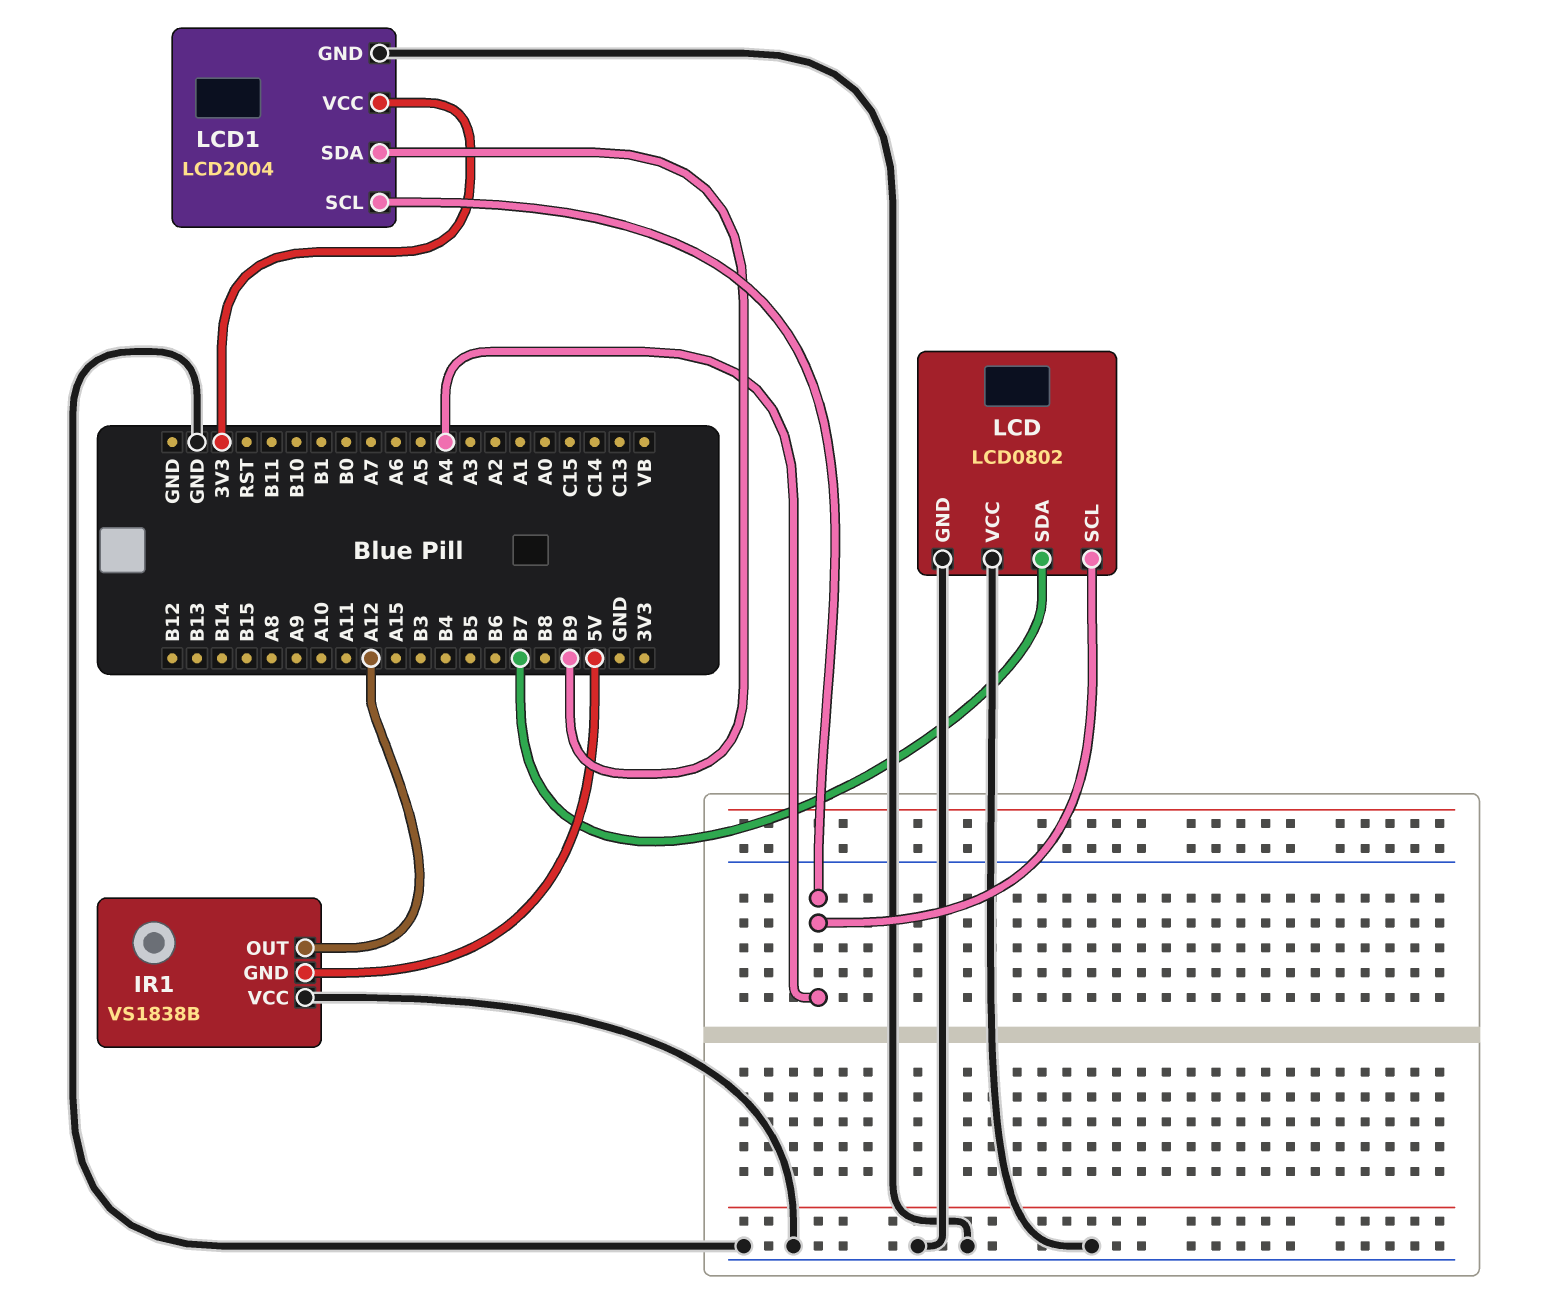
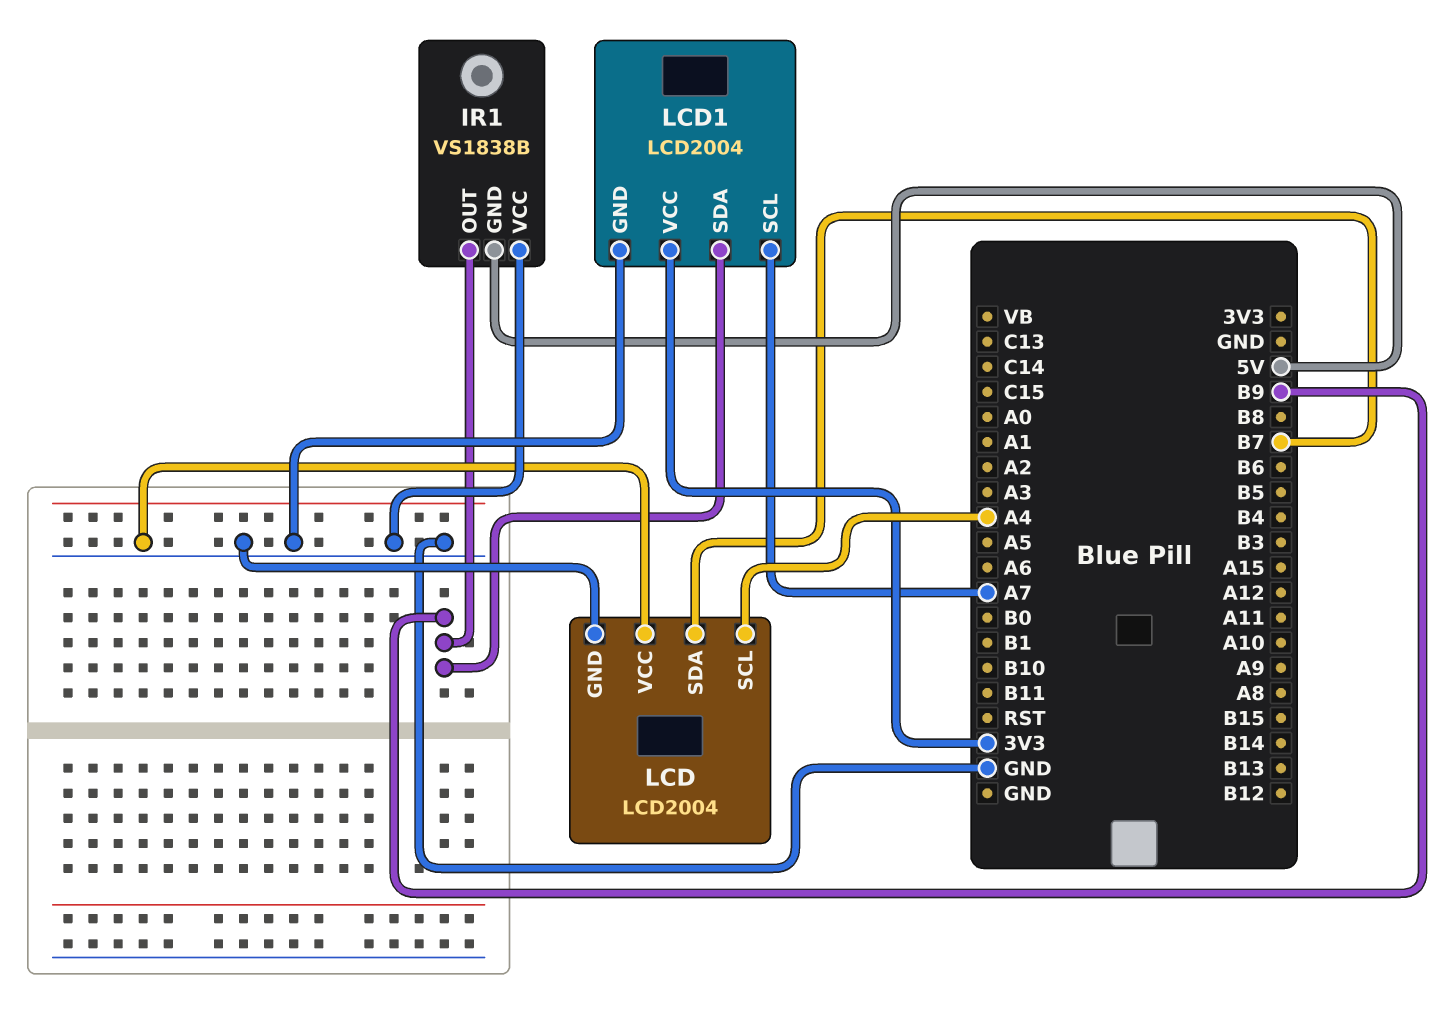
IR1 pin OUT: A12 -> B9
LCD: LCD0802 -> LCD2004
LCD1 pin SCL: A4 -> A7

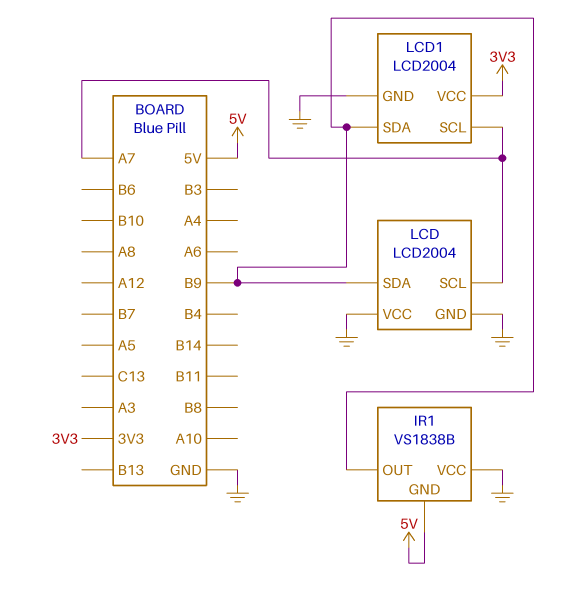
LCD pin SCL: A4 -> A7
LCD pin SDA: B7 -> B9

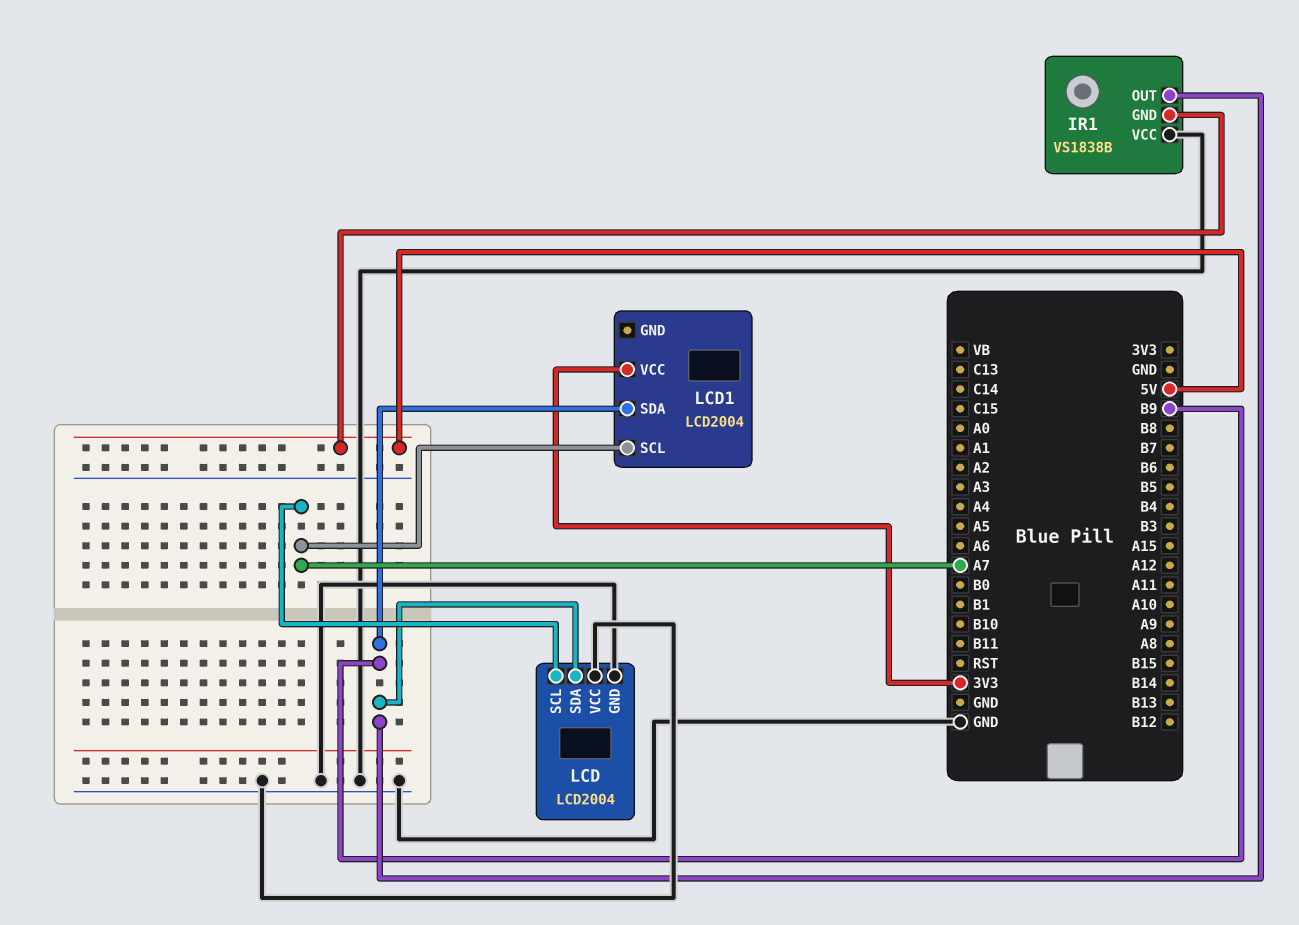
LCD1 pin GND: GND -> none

▬▬▬▬▬▬▬▬▬▬

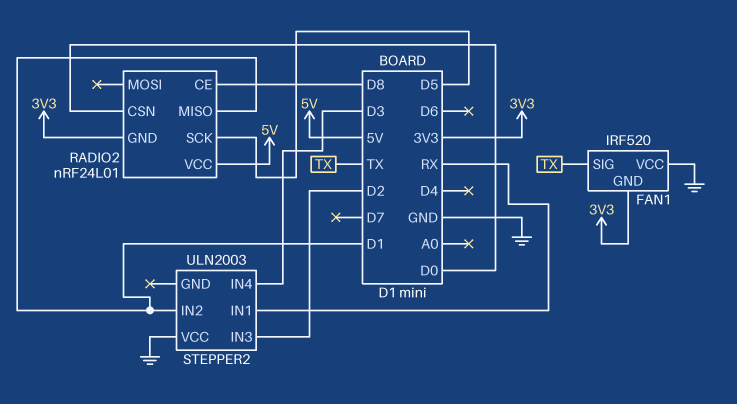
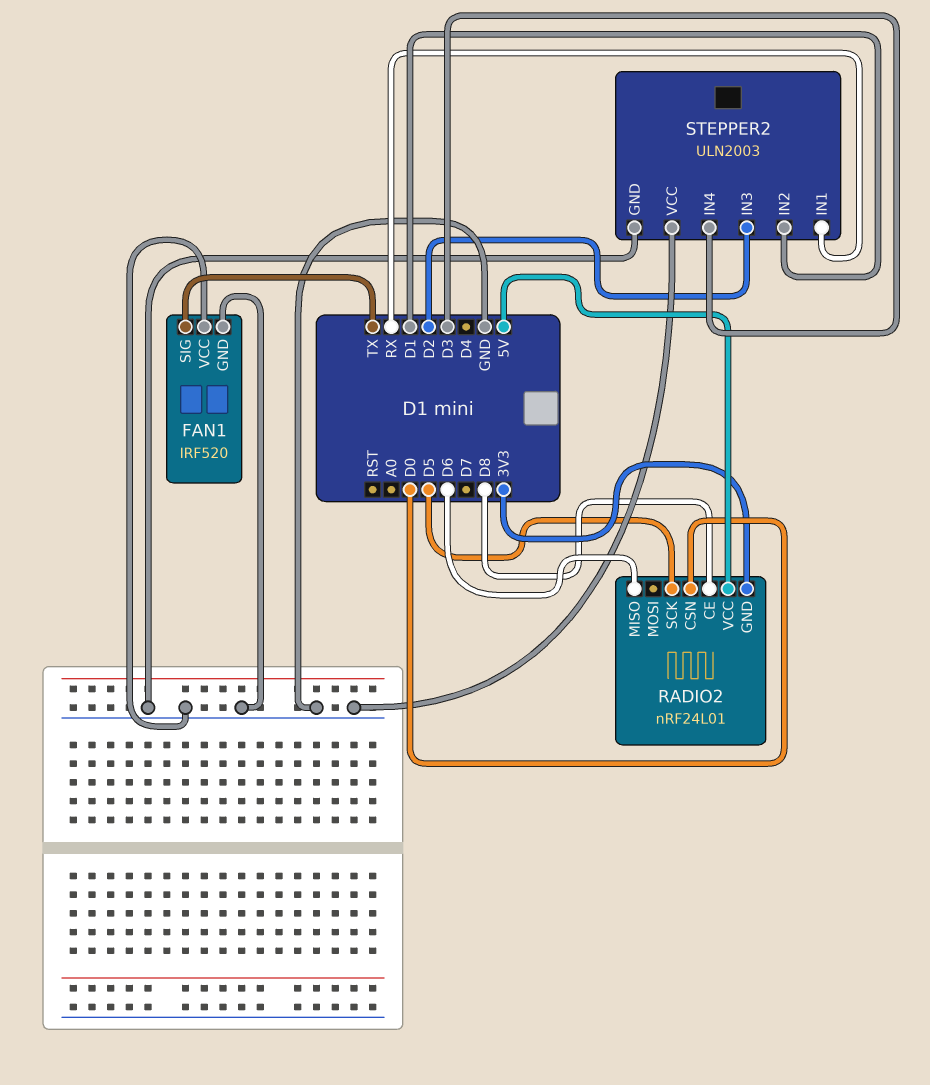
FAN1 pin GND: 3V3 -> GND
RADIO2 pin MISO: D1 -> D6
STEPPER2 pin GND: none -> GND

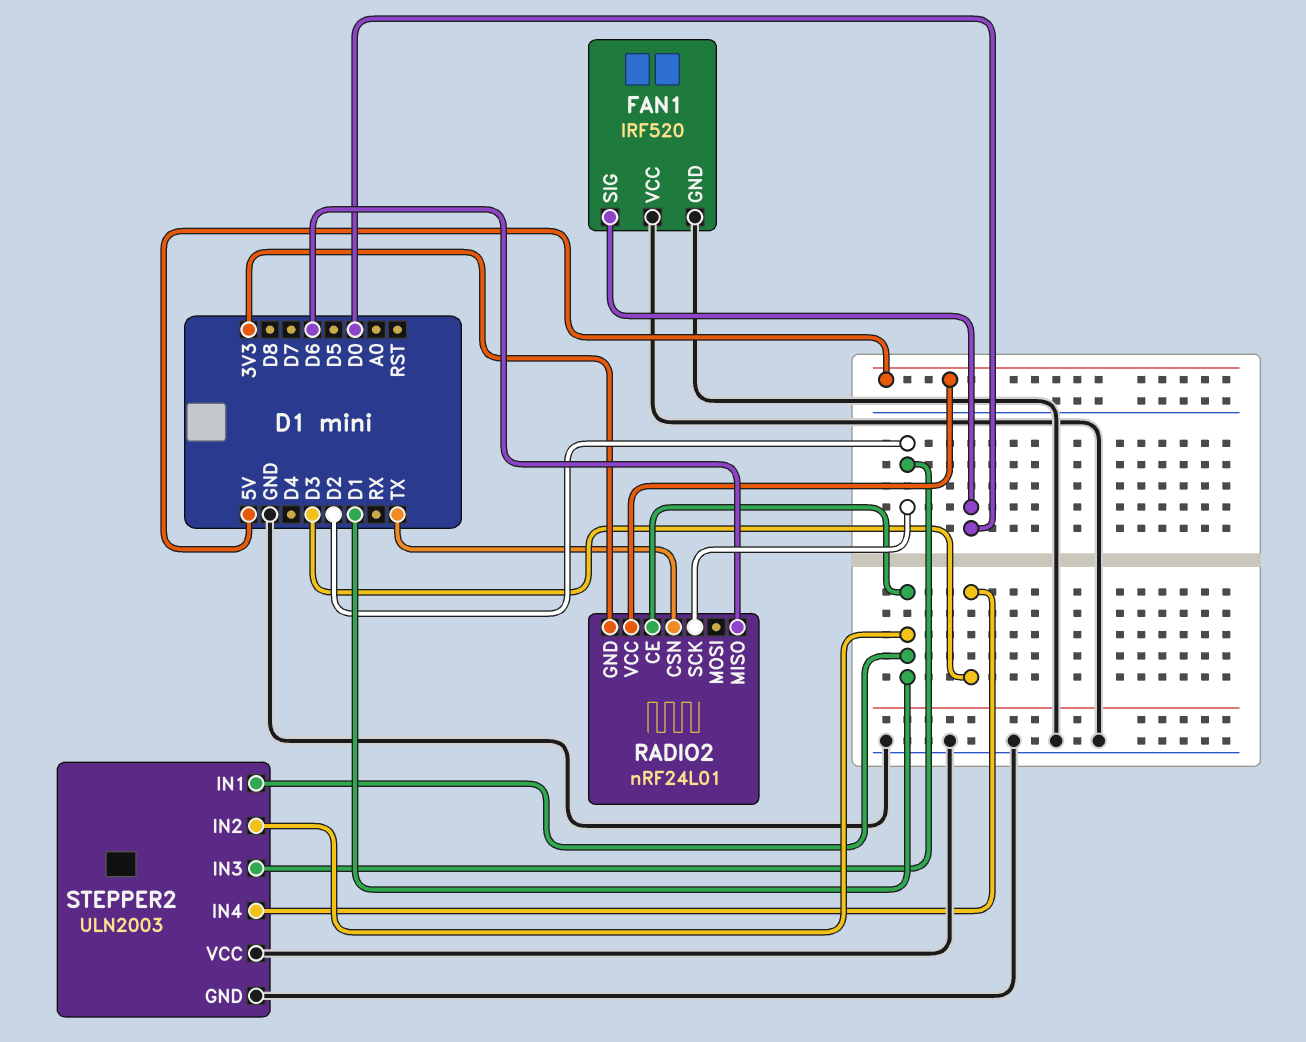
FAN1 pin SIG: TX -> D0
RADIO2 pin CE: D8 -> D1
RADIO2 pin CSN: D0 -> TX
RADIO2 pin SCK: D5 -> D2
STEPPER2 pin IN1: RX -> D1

▬▬▬▬▬▬▬▬▬▬

> **Instructions for the task**:
Starting at the line containing "IR1 pin OUT: A12 -> B9" and finishing at the line containing "LCD1 pin GND: GND -> none", return those lines exactly as they appear above, without the pictures.

> **Answer box**:
IR1 pin OUT: A12 -> B9
LCD: LCD0802 -> LCD2004
LCD1 pin SCL: A4 -> A7

LCD pin SCL: A4 -> A7
LCD pin SDA: B7 -> B9

LCD1 pin GND: GND -> none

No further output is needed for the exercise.